** INPUT DATA follows **
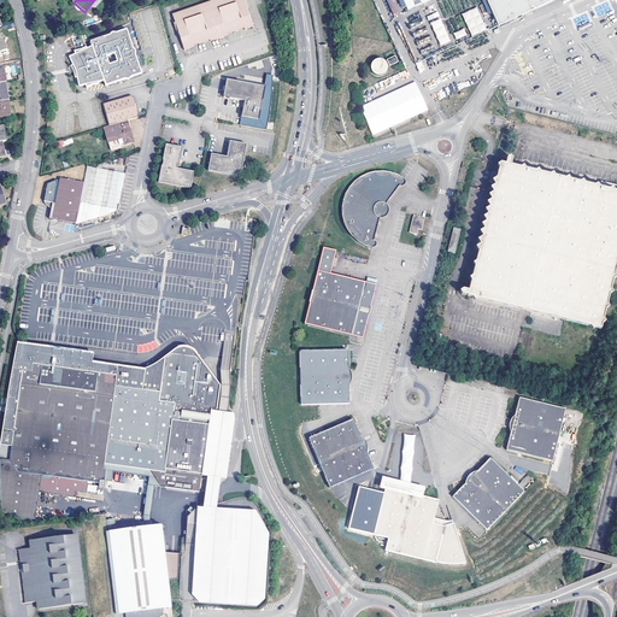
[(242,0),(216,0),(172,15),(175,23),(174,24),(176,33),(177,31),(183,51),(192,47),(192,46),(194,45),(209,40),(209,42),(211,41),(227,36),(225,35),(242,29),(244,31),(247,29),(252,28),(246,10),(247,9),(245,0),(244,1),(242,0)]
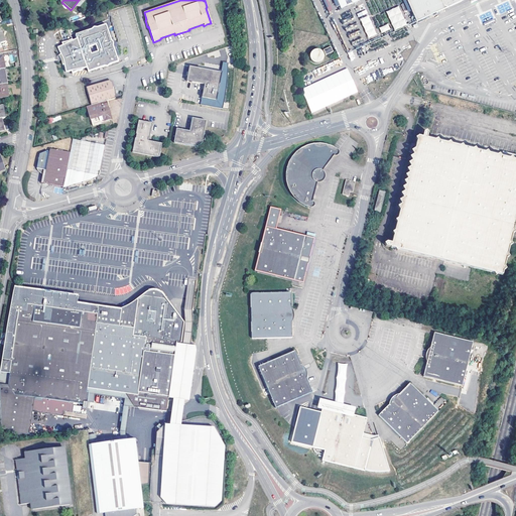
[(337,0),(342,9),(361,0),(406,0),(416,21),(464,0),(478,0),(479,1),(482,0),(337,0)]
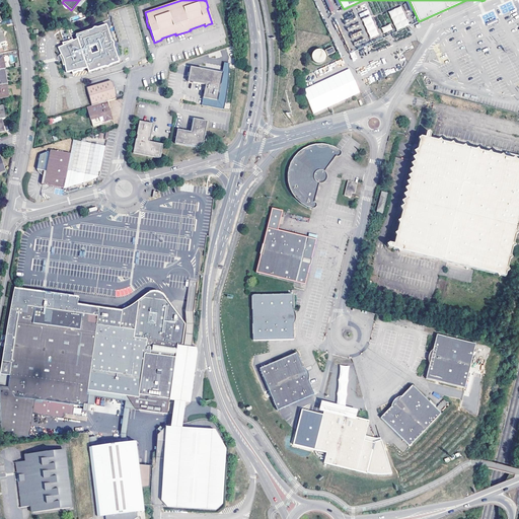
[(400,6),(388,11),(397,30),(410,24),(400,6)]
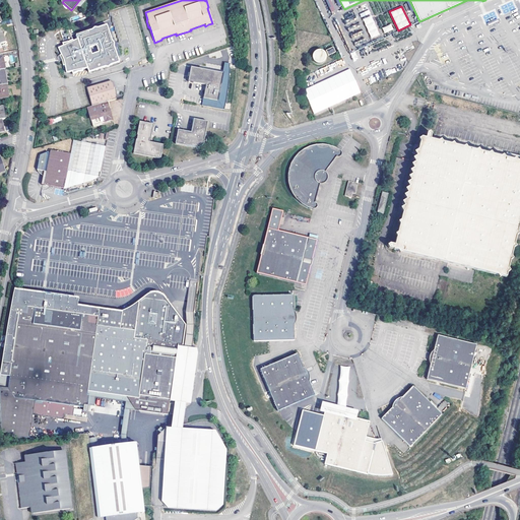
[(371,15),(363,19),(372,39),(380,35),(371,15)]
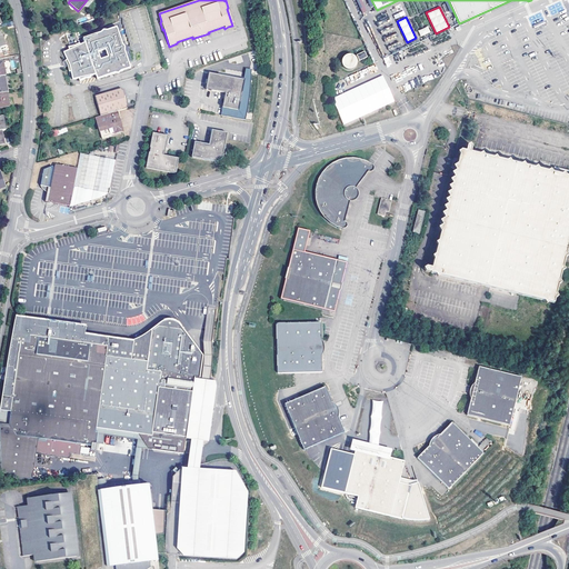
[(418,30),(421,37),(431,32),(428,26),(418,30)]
** End of INPUT DATA **
EXERCISE BRIEF
All of the material above is to be retyped verbatim, with its pictures omitted.

SOLUTION TO THE EXERCISE
[(242,0),(216,0),(172,15),(175,23),(174,24),(176,33),(177,31),(183,51),(192,47),(192,46),(194,45),(209,40),(209,42),(211,41),(227,36),(225,35),(242,29),(244,31),(247,29),(252,28),(246,10),(247,9),(245,0),(244,1),(242,0)]
[(337,0),(342,9),(361,0),(406,0),(416,21),(464,0),(478,0),(479,1),(482,0),(337,0)]
[(400,6),(388,11),(397,30),(410,24),(400,6)]
[(371,15),(363,19),(372,39),(380,35),(371,15)]
[(418,30),(421,37),(431,32),(428,26),(418,30)]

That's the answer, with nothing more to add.